Exercise:
Write out all of the entries that follow, word for word, but skip the pictures.

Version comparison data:
════════

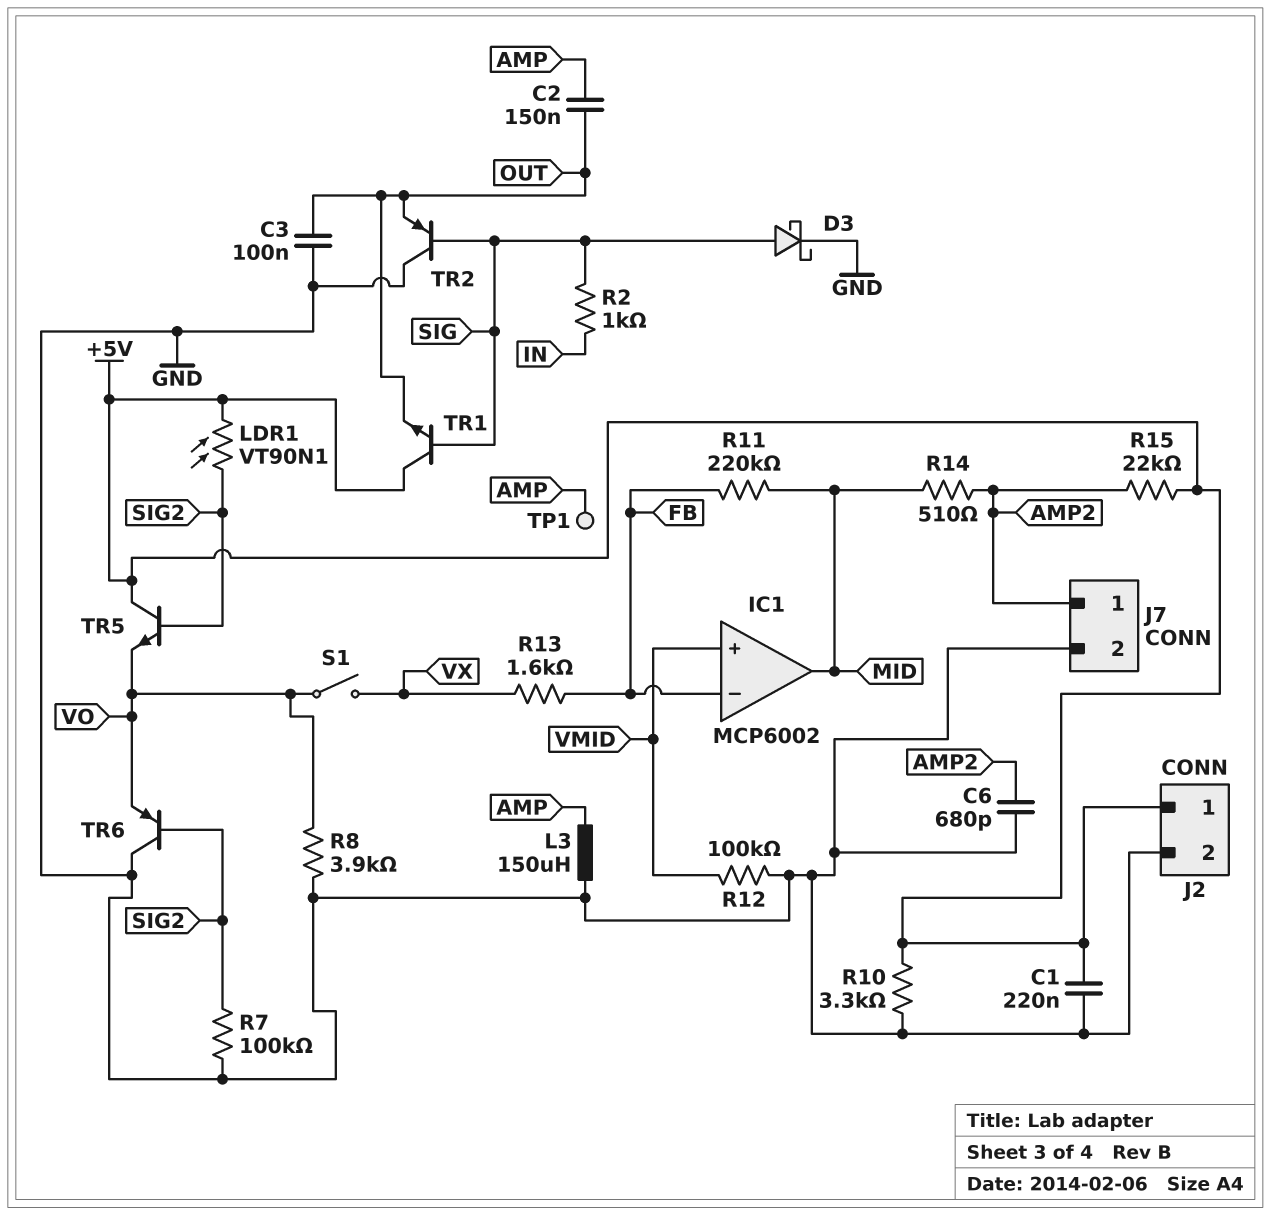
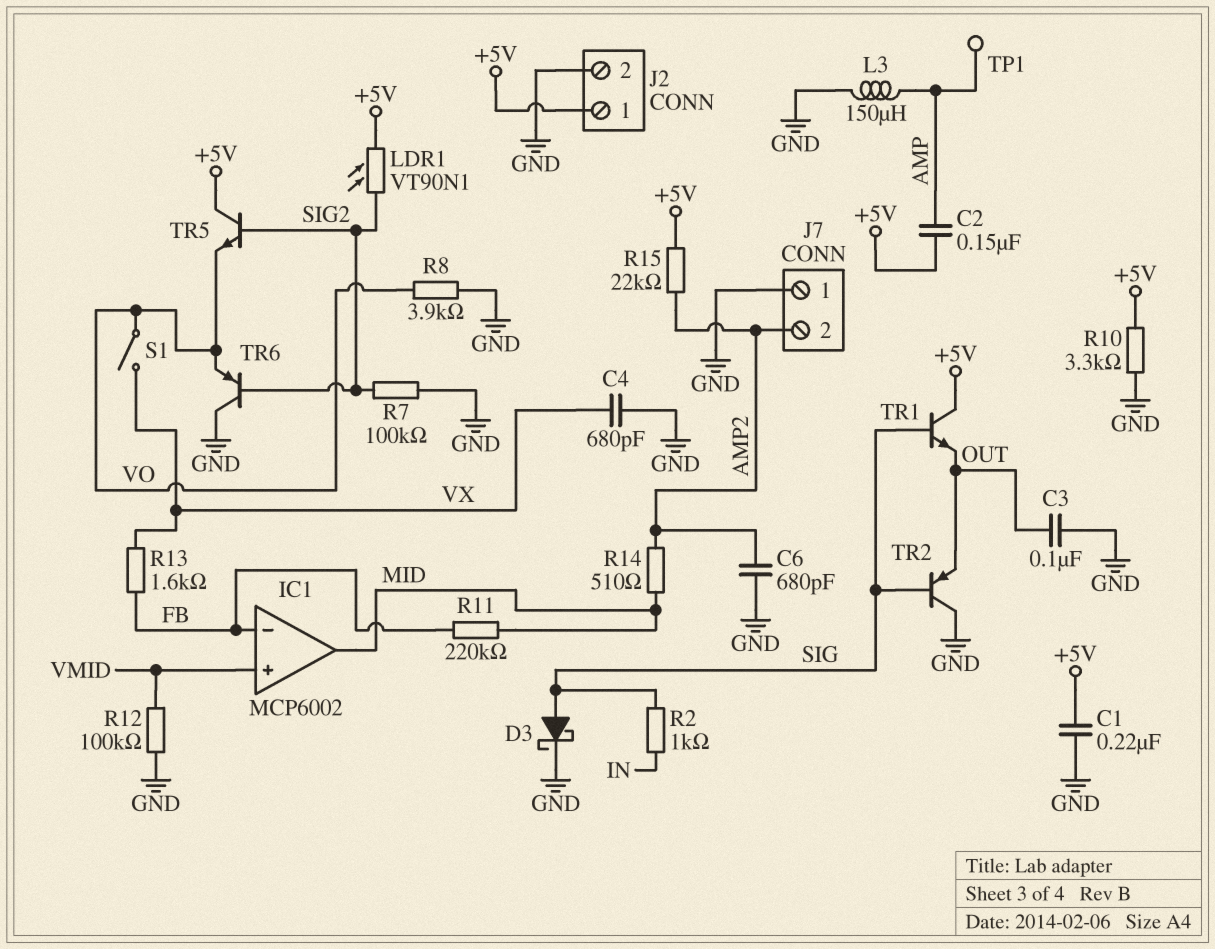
C2: 150nF (AMP, OUT) -> 150nF (+5V, AMP)
C4: none -> 680pF (GND, VX)
J7 pin 1: AMP2 -> GND
J7 pin 2: GND -> AMP2

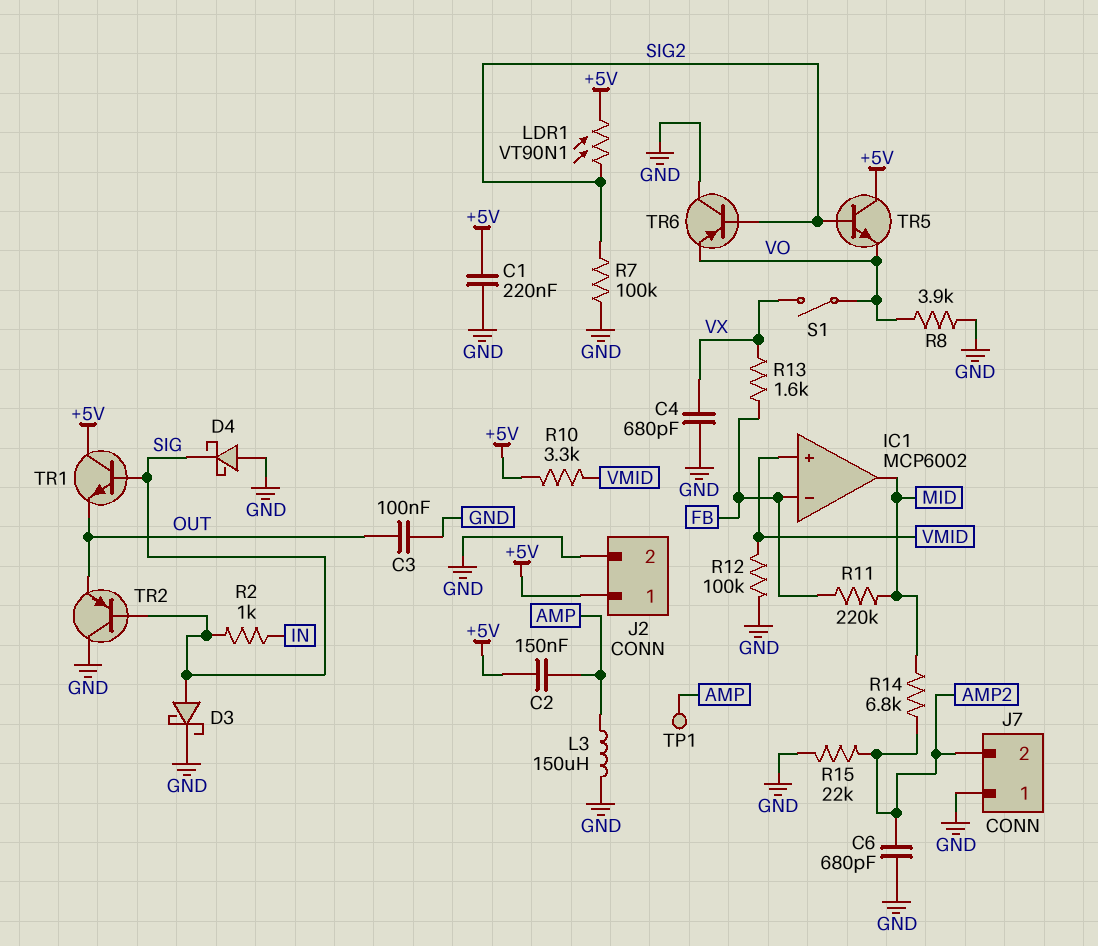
D4: none -> schottky (A GND, K SIG)
R10: 3.3k (+5V, GND) -> 3.3k (+5V, VMID)
R14: 510 (AMP2, MID) -> 6.8k (AMP2, MID)
R15: 22k (+5V, AMP2) -> 22k (AMP2, GND)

════════

Exercise response:
C2: 150nF (AMP, OUT) -> 150nF (+5V, AMP)
C4: none -> 680pF (GND, VX)
J7 pin 1: AMP2 -> GND
J7 pin 2: GND -> AMP2

D4: none -> schottky (A GND, K SIG)
R10: 3.3k (+5V, GND) -> 3.3k (+5V, VMID)
R14: 510 (AMP2, MID) -> 6.8k (AMP2, MID)
R15: 22k (+5V, AMP2) -> 22k (AMP2, GND)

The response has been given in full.